● **Assignment**: What are the lines from the one with "turquoise truck |" through the end of the records below, written out exactly and without the pictures?

[Opening Extracted entries section]

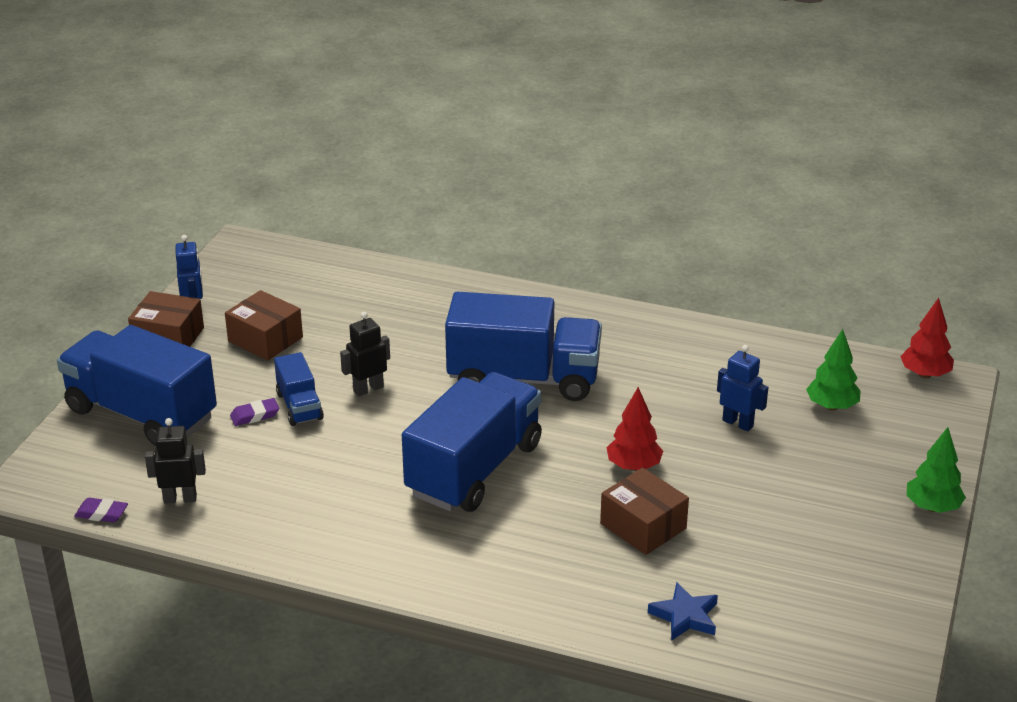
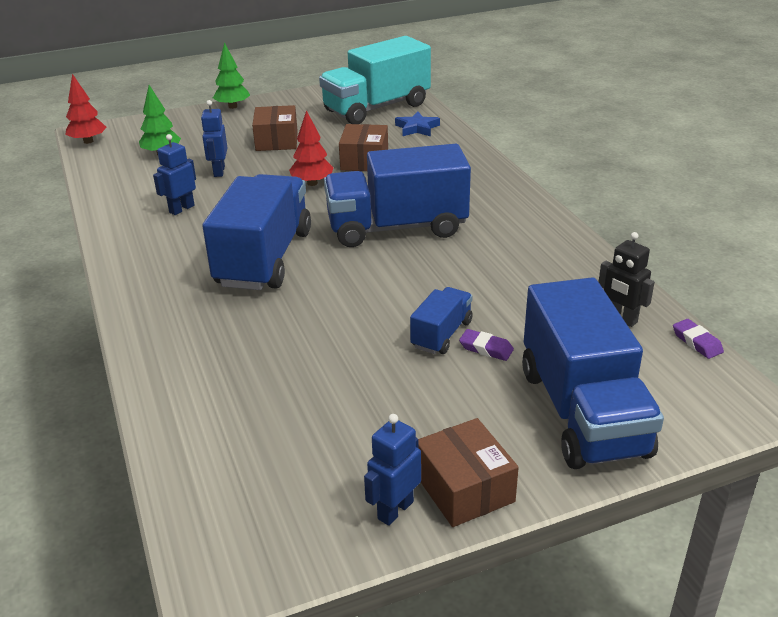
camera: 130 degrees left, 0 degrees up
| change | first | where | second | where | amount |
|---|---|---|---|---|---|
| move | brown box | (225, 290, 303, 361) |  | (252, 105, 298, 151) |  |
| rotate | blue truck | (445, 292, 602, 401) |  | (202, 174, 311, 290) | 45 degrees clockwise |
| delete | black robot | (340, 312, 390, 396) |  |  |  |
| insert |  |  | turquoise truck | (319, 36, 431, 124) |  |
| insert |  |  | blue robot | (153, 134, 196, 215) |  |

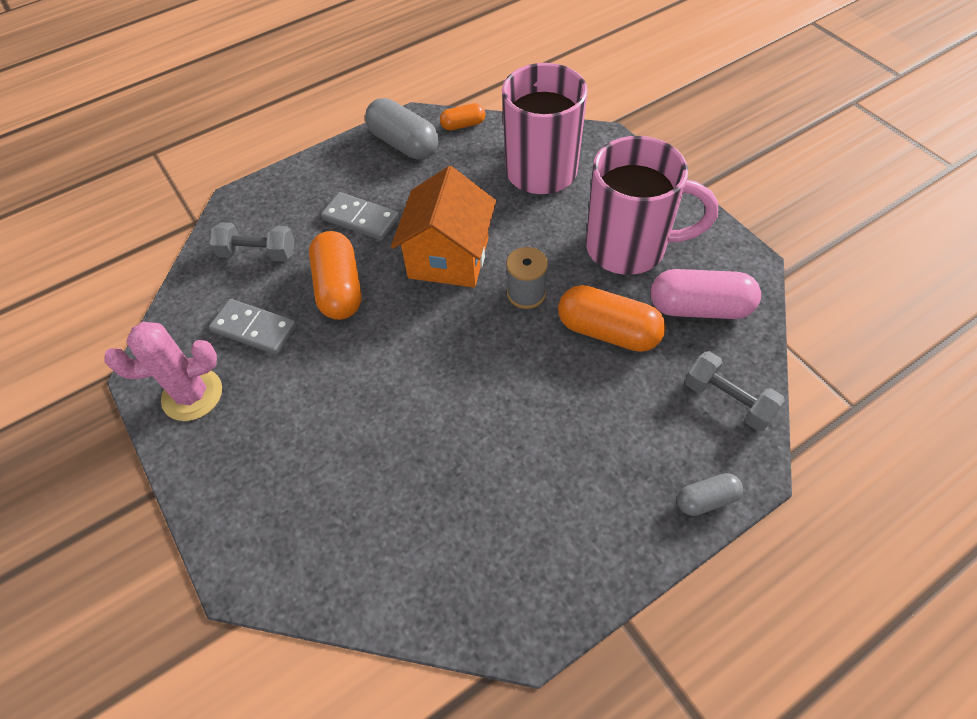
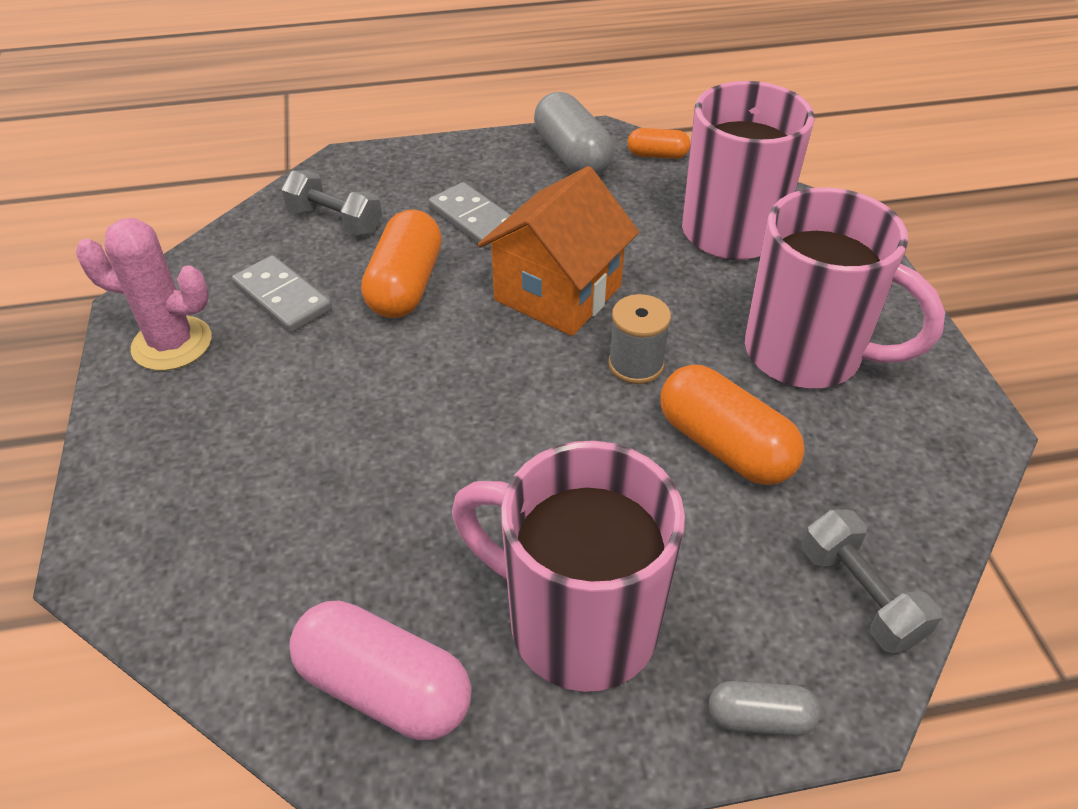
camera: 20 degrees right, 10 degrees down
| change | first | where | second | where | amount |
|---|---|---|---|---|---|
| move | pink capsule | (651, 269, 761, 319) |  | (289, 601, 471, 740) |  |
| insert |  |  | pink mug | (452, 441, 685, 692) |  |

[Closing Extracted entries section]

● **Output for this exercise**:
| insert |  |  | turquoise truck | (319, 36, 431, 124) |  |
| insert |  |  | blue robot | (153, 134, 196, 215) |  |

camera: 20 degrees right, 10 degrees down
| change | first | where | second | where | amount |
|---|---|---|---|---|---|
| move | pink capsule | (651, 269, 761, 319) |  | (289, 601, 471, 740) |  |
| insert |  |  | pink mug | (452, 441, 685, 692) |  |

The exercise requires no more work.